DATA SECTION >>

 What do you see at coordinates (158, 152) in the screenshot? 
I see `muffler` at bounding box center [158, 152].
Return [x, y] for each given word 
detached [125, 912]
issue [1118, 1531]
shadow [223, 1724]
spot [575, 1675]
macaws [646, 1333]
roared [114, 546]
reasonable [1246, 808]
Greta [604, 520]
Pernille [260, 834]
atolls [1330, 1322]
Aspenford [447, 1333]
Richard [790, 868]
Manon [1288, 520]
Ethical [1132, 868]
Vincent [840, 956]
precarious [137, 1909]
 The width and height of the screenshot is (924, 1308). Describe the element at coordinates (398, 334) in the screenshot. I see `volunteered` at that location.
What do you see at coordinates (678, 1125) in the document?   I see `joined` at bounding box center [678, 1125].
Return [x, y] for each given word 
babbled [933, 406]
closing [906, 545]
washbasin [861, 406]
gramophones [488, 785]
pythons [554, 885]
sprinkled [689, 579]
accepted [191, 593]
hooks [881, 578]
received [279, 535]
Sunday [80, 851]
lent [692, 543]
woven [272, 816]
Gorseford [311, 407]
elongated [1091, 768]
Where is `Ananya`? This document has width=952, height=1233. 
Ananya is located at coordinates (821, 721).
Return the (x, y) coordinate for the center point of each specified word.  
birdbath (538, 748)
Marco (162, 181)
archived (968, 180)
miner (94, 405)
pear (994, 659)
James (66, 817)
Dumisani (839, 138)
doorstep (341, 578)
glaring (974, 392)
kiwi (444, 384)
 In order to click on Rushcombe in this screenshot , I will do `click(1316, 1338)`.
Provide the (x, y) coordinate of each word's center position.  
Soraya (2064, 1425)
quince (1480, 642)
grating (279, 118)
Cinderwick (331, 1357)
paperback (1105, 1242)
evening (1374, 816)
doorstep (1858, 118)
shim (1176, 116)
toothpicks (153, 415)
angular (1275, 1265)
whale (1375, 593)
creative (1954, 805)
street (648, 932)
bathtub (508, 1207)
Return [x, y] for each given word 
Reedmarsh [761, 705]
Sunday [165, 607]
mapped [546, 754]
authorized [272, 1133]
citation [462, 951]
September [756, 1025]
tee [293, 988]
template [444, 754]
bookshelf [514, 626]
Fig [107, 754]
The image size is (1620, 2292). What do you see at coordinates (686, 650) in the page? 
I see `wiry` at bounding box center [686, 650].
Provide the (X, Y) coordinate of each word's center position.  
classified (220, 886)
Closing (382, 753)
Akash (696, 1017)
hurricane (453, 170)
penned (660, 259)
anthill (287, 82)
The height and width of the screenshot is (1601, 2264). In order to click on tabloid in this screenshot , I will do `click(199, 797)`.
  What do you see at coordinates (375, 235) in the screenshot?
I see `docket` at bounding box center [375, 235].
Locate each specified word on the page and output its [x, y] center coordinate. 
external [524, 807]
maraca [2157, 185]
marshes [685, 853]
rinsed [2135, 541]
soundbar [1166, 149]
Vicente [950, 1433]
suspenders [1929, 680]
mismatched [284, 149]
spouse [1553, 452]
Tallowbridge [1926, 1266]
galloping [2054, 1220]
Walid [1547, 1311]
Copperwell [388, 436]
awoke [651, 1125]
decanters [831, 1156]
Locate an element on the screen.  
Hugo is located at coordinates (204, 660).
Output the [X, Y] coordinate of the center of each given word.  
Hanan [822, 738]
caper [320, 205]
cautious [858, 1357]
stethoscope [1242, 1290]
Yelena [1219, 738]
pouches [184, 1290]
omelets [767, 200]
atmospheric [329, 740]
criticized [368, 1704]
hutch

SHORT PROBLEM >> Gather every line from the entries above that contains the string "coordinates", treating uppercase and lowercase letters as distinct.

RESULT OF THE EXERCISE >>
 What do you see at coordinates (158, 152) in the screenshot? 
 The width and height of the screenshot is (924, 1308). Describe the element at coordinates (398, 334) in the screenshot. I see `volunteered` at that location.
What do you see at coordinates (678, 1125) in the document?   I see `joined` at bounding box center [678, 1125].
Ananya is located at coordinates (821, 721).
The image size is (1620, 2292). What do you see at coordinates (686, 650) in the page? 
  What do you see at coordinates (375, 235) in the screenshot?
Hugo is located at coordinates (204, 660).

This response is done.